MATERIAL FOR THIS TASK Start Marker

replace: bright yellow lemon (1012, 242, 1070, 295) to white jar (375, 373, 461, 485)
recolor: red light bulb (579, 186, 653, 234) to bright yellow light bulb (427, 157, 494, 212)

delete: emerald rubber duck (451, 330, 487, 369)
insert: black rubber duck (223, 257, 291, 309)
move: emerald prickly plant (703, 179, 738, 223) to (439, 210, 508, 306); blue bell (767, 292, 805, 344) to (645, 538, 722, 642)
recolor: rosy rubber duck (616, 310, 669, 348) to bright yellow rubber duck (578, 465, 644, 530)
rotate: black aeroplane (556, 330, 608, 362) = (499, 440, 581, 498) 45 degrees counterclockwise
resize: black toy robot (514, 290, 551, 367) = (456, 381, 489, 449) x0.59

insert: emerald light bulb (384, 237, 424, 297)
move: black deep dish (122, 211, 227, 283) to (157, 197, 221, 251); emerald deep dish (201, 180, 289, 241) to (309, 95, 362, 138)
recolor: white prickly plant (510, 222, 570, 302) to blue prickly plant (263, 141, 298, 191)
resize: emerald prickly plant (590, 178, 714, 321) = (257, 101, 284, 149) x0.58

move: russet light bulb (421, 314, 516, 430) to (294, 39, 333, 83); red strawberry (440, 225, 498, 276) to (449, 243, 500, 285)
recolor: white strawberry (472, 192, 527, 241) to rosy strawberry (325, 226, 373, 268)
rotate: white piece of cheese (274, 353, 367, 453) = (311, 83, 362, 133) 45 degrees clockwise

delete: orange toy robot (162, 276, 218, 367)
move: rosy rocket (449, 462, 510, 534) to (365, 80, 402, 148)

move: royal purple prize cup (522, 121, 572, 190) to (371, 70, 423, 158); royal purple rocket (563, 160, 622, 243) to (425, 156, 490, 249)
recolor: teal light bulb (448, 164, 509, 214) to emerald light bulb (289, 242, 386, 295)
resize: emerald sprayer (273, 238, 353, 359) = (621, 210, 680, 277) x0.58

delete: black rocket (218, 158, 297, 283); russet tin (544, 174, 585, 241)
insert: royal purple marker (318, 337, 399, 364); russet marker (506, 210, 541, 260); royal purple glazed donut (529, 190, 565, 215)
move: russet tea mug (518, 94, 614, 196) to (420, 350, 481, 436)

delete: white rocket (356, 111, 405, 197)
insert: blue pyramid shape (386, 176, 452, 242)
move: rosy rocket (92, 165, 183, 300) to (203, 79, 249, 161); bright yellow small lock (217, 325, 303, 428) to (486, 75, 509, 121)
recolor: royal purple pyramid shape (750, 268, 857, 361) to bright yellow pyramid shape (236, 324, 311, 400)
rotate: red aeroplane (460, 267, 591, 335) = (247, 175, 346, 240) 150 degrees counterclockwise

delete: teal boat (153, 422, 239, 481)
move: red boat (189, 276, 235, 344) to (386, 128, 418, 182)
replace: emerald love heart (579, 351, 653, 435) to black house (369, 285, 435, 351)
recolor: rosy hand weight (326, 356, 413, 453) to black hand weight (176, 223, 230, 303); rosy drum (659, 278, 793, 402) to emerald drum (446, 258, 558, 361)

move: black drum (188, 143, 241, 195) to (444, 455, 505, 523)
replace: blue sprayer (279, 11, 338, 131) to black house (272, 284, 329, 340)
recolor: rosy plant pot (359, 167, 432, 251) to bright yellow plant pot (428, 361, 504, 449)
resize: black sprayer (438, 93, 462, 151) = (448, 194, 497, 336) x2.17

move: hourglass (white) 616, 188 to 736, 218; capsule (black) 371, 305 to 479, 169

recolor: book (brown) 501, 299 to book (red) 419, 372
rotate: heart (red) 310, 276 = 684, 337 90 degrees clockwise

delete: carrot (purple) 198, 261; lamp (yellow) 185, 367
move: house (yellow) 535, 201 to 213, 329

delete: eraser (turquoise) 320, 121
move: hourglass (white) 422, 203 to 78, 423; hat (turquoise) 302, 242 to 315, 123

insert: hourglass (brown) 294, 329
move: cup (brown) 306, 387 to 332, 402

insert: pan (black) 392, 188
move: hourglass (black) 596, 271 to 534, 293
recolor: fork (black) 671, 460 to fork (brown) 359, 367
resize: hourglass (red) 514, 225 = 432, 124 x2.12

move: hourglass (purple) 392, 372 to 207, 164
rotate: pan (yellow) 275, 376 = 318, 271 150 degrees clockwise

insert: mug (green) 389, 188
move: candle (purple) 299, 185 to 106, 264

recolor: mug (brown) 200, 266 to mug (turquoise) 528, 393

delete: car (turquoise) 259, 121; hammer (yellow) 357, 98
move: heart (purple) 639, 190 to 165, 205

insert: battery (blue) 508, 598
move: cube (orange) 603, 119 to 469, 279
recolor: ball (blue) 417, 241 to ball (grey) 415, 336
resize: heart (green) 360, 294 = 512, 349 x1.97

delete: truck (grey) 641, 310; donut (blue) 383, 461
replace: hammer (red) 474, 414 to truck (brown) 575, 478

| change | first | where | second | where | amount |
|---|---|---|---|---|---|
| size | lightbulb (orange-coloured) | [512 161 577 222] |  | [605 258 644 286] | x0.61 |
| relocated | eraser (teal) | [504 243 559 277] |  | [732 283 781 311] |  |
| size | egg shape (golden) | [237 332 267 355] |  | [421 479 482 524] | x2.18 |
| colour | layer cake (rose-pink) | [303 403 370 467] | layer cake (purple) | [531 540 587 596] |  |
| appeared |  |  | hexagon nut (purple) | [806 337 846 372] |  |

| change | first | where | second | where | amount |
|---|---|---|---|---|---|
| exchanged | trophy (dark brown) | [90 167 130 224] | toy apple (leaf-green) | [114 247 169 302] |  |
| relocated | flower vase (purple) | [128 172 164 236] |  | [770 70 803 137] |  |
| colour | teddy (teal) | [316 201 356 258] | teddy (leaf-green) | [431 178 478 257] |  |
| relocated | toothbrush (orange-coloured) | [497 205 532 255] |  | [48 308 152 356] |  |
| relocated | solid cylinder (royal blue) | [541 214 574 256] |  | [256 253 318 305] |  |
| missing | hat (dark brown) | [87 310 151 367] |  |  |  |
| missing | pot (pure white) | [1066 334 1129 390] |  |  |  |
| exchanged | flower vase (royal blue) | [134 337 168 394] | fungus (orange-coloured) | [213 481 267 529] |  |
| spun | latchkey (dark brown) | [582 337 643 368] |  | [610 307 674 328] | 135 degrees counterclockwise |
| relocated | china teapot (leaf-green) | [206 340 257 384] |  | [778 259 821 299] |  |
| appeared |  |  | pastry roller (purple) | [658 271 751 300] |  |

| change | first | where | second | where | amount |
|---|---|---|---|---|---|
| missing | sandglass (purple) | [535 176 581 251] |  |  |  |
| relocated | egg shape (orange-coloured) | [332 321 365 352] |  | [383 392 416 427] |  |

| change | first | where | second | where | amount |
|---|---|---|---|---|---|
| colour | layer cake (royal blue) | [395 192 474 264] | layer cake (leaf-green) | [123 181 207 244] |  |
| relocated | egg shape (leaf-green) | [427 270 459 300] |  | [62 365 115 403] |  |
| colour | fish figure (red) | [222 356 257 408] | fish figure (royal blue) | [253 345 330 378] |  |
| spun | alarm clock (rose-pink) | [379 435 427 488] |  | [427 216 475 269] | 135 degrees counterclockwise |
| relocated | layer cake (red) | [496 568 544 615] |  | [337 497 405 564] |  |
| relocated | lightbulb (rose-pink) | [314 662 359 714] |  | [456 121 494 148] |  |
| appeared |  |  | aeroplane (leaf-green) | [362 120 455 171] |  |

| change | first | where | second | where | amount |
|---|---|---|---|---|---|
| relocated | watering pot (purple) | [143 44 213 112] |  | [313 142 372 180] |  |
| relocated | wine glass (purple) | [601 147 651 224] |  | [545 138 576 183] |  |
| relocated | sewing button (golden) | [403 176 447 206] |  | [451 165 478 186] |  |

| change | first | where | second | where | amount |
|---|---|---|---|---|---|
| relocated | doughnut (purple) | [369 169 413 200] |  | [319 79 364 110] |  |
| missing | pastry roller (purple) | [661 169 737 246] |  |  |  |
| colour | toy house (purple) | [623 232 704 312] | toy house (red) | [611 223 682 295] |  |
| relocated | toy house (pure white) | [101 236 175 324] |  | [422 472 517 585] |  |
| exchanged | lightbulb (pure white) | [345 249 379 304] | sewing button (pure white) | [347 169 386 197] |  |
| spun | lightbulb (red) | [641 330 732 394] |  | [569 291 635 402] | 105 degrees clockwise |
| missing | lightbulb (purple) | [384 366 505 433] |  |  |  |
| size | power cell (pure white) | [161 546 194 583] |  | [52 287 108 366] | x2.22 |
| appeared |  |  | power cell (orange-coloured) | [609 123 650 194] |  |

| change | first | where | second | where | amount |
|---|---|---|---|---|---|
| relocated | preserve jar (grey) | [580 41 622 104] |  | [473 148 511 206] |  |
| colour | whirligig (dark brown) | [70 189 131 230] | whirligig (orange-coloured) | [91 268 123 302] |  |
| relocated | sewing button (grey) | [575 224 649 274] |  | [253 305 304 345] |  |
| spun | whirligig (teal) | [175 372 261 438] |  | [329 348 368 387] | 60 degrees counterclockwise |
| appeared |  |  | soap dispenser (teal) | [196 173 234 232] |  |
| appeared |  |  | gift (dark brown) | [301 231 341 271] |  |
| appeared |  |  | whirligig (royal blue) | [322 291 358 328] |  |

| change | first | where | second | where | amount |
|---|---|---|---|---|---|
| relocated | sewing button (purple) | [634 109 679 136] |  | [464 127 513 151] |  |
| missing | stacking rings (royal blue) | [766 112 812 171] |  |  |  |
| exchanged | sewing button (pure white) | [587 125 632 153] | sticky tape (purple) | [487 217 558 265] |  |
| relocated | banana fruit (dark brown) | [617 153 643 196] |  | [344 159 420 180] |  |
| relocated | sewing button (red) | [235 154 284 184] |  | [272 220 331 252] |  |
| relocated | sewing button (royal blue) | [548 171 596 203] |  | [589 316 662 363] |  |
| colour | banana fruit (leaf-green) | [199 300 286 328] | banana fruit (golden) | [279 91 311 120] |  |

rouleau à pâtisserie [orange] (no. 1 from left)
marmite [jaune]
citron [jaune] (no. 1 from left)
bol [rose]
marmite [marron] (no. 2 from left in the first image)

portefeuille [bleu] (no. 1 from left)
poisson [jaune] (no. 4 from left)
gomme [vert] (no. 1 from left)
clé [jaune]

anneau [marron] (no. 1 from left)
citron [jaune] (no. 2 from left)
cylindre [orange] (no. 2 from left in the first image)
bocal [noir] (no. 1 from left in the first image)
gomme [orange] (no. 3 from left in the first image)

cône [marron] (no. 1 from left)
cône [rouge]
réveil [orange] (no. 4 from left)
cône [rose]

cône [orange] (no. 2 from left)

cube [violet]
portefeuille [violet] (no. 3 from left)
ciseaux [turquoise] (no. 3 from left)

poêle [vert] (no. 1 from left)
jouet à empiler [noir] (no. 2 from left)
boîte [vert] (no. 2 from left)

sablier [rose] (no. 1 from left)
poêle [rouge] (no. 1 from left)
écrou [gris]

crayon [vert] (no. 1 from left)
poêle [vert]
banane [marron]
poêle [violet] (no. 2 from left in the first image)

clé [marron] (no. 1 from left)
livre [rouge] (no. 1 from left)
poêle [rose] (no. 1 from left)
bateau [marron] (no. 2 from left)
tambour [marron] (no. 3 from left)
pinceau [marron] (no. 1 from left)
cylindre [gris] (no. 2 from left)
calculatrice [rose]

MATERIAL FOR THIS TASK End Marker

• _INSTRUCTIONS FOR THE TASK_
Scan the records above for the word "grey". Show each line in which it appears.

• _ANSWER FOR THIS EXERCISE_
recolor: ball (blue) 417, 241 to ball (grey) 415, 336
delete: truck (grey) 641, 310; donut (blue) 383, 461
| relocated | preserve jar (grey) | [580 41 622 104] |  | [473 148 511 206] |  |
| relocated | sewing button (grey) | [575 224 649 274] |  | [253 305 304 345] |  |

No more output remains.